## START DATASET EXTRACT
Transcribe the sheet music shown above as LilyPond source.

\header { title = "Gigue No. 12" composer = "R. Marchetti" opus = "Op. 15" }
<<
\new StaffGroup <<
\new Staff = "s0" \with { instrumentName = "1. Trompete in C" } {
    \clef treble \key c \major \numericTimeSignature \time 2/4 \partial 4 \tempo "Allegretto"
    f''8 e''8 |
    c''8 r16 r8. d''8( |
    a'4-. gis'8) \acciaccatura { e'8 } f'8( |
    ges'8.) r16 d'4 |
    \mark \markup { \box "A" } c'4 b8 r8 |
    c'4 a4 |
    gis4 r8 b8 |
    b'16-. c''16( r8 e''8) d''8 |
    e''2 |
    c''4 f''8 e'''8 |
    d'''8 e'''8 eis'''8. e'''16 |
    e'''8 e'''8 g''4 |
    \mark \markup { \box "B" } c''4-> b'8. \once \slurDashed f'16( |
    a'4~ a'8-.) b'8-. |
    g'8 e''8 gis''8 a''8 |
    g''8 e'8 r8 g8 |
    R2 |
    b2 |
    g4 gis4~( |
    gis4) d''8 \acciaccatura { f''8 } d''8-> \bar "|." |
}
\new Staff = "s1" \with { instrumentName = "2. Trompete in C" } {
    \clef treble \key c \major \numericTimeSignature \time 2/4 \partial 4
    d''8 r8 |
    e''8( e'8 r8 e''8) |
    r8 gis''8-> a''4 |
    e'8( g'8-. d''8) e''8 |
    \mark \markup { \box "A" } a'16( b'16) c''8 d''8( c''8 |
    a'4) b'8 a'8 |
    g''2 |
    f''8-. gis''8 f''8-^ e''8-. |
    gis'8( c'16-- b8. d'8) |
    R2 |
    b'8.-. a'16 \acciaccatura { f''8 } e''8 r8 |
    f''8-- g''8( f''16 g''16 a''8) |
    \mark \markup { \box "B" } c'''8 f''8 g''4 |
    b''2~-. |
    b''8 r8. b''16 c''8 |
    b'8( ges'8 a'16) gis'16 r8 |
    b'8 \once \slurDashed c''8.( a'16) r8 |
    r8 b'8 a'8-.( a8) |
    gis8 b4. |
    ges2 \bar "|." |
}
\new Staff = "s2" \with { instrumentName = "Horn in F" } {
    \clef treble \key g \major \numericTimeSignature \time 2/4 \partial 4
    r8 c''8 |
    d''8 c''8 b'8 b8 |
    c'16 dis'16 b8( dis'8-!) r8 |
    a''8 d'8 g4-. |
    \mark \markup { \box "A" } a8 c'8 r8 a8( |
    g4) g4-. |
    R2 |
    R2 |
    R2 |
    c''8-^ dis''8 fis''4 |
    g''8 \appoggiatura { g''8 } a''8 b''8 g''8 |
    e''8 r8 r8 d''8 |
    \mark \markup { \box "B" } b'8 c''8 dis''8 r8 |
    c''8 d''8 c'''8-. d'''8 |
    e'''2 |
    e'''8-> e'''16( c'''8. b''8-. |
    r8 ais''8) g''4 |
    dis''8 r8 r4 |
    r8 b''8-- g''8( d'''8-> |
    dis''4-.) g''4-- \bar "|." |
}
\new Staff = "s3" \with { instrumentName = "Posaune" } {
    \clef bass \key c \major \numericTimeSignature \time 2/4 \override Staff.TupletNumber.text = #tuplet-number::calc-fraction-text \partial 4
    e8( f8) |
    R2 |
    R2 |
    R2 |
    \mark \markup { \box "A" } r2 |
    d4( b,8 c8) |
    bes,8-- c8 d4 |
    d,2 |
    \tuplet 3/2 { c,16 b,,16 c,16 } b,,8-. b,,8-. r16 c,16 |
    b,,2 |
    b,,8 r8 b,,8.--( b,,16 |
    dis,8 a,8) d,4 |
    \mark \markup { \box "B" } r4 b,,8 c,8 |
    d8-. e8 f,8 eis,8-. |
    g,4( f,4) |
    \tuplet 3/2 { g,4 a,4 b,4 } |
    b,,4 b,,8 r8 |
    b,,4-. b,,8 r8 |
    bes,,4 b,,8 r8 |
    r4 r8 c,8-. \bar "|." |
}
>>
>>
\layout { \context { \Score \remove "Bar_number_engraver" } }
## END DATASET EXTRACT
[TASK DETAILS] From the data above, report each line that contains the string "slurDashed", matching case exactly.

[ANSWER BELOW]
    \mark \markup { \box "B" } c''4-> b'8. \once \slurDashed f'16( |
    b'8 \once \slurDashed c''8.( a'16) r8 |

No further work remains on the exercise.